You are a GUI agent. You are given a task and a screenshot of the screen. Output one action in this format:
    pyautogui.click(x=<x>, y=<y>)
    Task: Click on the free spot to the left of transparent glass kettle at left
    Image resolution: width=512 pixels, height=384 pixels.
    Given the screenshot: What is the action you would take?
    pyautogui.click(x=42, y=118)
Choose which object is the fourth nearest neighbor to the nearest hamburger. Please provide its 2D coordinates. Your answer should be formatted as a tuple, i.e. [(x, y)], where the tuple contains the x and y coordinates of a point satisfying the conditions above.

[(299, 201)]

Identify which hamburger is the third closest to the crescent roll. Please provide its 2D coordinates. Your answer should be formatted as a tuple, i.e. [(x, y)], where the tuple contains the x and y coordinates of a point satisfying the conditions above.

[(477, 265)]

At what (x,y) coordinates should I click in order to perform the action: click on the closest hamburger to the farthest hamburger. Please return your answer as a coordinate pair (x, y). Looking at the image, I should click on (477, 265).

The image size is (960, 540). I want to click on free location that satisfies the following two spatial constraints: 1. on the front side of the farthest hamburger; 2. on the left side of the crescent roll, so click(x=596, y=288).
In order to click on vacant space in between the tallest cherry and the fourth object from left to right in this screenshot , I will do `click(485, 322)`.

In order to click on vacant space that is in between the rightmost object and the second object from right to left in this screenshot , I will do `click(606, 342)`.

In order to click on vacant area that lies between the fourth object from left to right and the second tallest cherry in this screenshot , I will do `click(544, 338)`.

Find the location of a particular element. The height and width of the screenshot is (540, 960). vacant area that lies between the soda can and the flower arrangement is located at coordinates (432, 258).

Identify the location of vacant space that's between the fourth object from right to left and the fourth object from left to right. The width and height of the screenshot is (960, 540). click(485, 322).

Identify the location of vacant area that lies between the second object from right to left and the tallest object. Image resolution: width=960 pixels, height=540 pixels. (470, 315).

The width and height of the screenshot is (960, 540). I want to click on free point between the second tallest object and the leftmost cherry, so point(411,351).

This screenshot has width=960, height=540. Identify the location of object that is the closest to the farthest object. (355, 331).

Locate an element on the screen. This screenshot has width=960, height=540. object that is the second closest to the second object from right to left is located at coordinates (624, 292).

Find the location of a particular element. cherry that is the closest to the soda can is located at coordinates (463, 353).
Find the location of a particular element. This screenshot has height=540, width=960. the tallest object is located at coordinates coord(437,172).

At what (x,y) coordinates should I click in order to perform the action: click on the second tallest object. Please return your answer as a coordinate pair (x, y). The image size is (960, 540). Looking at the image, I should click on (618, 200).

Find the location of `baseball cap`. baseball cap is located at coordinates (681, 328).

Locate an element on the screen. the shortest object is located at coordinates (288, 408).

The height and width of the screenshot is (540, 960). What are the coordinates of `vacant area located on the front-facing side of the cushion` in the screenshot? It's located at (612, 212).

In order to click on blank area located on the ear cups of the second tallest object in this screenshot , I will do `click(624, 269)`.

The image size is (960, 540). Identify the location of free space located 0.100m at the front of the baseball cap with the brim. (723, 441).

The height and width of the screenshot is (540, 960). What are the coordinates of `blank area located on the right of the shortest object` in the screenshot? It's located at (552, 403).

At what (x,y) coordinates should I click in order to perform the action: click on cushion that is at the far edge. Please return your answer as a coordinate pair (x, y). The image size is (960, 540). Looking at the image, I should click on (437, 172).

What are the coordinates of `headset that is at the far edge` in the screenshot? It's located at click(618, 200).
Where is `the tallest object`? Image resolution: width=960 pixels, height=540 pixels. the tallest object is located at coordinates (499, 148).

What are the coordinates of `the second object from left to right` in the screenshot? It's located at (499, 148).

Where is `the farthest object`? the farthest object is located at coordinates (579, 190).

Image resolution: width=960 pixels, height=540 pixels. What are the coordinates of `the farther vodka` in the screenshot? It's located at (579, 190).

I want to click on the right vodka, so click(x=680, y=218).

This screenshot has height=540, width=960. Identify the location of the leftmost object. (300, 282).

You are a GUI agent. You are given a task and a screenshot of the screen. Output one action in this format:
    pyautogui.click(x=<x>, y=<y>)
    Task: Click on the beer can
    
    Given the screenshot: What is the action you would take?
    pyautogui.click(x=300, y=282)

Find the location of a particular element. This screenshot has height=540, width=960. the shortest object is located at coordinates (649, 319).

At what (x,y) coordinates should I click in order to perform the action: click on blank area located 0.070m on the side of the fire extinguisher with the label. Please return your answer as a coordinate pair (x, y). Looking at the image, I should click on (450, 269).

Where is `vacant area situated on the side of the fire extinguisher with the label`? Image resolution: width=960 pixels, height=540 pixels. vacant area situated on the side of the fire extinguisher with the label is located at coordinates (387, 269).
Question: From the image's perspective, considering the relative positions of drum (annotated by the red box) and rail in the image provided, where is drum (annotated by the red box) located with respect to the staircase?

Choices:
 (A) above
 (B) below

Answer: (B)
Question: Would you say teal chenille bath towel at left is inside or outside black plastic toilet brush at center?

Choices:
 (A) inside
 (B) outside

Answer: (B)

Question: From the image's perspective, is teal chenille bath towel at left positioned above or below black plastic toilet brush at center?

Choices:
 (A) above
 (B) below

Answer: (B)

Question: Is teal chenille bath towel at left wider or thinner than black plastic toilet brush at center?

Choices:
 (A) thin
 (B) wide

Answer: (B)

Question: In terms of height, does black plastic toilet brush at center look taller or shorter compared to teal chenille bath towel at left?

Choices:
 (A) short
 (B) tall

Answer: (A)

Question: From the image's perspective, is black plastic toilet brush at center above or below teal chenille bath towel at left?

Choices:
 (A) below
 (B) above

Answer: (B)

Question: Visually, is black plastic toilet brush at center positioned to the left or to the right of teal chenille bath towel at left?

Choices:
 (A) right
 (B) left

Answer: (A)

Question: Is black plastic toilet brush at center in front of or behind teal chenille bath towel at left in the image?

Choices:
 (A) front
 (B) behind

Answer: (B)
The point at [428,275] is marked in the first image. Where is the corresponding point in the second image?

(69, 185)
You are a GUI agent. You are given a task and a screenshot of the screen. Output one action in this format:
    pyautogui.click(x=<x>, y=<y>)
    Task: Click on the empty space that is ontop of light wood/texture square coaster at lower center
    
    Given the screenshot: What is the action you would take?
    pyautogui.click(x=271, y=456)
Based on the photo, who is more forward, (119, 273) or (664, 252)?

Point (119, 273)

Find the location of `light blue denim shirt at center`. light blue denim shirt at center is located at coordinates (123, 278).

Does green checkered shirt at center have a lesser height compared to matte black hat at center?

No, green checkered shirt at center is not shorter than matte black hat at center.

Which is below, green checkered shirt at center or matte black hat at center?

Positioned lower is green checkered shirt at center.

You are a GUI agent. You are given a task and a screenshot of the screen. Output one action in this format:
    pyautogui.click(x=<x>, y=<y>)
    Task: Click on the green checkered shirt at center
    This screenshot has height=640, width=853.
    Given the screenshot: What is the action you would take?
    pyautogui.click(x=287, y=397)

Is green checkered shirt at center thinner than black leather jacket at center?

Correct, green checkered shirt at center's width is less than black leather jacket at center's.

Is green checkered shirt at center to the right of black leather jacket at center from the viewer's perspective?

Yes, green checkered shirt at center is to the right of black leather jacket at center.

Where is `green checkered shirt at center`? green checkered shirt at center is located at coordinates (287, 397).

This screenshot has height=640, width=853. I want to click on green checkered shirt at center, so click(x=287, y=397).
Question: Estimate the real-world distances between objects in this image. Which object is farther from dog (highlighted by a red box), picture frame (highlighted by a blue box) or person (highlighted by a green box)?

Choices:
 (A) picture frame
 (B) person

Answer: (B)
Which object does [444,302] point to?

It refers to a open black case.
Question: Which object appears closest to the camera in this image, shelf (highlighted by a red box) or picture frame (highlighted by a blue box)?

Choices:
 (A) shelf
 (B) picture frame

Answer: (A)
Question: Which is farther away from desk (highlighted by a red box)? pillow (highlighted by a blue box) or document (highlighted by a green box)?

##########

Exercise instructions
Arrange everything from the line containing "This screenshot has width=960, height=540. Identify" down to the line containing "coordinates (681, 328)." as a Markdown table with columns Row and Line, one row per line and blank lines skipped.

Solution for this problem
| Row | Line |
|---|---|
| 1 | This screenshot has width=960, height=540. Identify the location of object that is the closest to the farthest object. (355, 331). |
| 2 | Locate an element on the screen. This screenshot has width=960, height=540. object that is the second closest to the second object from right to left is located at coordinates (624, 292). |
| 3 | Find the location of a particular element. cherry that is the closest to the soda can is located at coordinates (463, 353). |
| 4 | Find the location of a particular element. This screenshot has height=540, width=960. the tallest object is located at coordinates coord(437,172). |
| 5 | At what (x,y) coordinates should I click in order to perform the action: click on the second tallest object. Please return your answer as a coordinate pair (x, y). The image size is (960, 540). Looking at the image, I should click on (618, 200). |
| 6 | Find the location of `baseball cap`. baseball cap is located at coordinates (681, 328). |